DATA LISTING:

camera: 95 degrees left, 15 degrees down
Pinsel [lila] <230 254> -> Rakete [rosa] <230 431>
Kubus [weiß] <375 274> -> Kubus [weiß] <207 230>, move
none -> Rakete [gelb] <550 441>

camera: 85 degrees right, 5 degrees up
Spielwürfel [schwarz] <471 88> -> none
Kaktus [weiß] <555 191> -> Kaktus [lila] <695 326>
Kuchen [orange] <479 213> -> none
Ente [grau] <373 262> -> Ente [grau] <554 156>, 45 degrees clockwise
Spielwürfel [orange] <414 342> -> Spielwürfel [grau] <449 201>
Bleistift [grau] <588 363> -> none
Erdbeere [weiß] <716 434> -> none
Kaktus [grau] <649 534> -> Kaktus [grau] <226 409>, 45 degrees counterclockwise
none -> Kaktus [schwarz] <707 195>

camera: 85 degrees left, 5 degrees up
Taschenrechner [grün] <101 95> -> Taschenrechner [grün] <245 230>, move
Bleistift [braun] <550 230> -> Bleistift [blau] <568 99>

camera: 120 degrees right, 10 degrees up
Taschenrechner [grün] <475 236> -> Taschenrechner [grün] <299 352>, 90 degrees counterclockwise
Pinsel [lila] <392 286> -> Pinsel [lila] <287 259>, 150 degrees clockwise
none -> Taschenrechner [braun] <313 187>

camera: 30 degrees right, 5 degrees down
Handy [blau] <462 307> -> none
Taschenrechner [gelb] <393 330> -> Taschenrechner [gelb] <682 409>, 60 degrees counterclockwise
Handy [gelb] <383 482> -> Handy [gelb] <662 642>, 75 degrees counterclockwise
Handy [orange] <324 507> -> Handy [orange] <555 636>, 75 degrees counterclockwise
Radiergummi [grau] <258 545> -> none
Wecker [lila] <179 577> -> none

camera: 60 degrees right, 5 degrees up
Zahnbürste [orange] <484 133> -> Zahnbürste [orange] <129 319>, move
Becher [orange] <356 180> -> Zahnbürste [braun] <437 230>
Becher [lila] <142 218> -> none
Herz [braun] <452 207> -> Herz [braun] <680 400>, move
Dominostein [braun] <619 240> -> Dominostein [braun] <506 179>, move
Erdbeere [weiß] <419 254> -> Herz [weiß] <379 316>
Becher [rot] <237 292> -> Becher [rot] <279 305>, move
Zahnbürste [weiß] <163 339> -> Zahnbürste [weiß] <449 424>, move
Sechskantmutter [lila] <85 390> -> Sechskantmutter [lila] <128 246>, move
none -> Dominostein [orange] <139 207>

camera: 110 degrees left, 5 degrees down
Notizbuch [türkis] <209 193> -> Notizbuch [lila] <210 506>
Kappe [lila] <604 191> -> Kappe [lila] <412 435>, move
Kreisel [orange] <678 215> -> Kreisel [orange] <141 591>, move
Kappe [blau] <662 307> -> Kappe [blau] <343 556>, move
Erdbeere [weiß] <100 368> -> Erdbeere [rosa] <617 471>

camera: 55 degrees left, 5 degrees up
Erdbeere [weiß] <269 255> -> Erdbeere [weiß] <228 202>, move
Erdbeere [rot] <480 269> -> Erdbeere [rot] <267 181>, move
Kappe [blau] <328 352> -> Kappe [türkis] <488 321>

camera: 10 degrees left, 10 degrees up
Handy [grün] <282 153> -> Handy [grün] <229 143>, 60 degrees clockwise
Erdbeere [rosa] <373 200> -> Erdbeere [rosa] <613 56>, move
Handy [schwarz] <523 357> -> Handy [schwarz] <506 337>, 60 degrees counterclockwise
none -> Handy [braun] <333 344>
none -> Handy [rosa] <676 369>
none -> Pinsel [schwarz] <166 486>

WORK TO COMPLETE: Give back exactly the lines above, from the line containing "Becher [lila] <142 218> -> none" through the line containing "none -> Handy [braun] <333 344>", with both end lines and nothing more.

YOUR RESPONSE:
Becher [lila] <142 218> -> none
Herz [braun] <452 207> -> Herz [braun] <680 400>, move
Dominostein [braun] <619 240> -> Dominostein [braun] <506 179>, move
Erdbeere [weiß] <419 254> -> Herz [weiß] <379 316>
Becher [rot] <237 292> -> Becher [rot] <279 305>, move
Zahnbürste [weiß] <163 339> -> Zahnbürste [weiß] <449 424>, move
Sechskantmutter [lila] <85 390> -> Sechskantmutter [lila] <128 246>, move
none -> Dominostein [orange] <139 207>

camera: 110 degrees left, 5 degrees down
Notizbuch [türkis] <209 193> -> Notizbuch [lila] <210 506>
Kappe [lila] <604 191> -> Kappe [lila] <412 435>, move
Kreisel [orange] <678 215> -> Kreisel [orange] <141 591>, move
Kappe [blau] <662 307> -> Kappe [blau] <343 556>, move
Erdbeere [weiß] <100 368> -> Erdbeere [rosa] <617 471>

camera: 55 degrees left, 5 degrees up
Erdbeere [weiß] <269 255> -> Erdbeere [weiß] <228 202>, move
Erdbeere [rot] <480 269> -> Erdbeere [rot] <267 181>, move
Kappe [blau] <328 352> -> Kappe [türkis] <488 321>

camera: 10 degrees left, 10 degrees up
Handy [grün] <282 153> -> Handy [grün] <229 143>, 60 degrees clockwise
Erdbeere [rosa] <373 200> -> Erdbeere [rosa] <613 56>, move
Handy [schwarz] <523 357> -> Handy [schwarz] <506 337>, 60 degrees counterclockwise
none -> Handy [braun] <333 344>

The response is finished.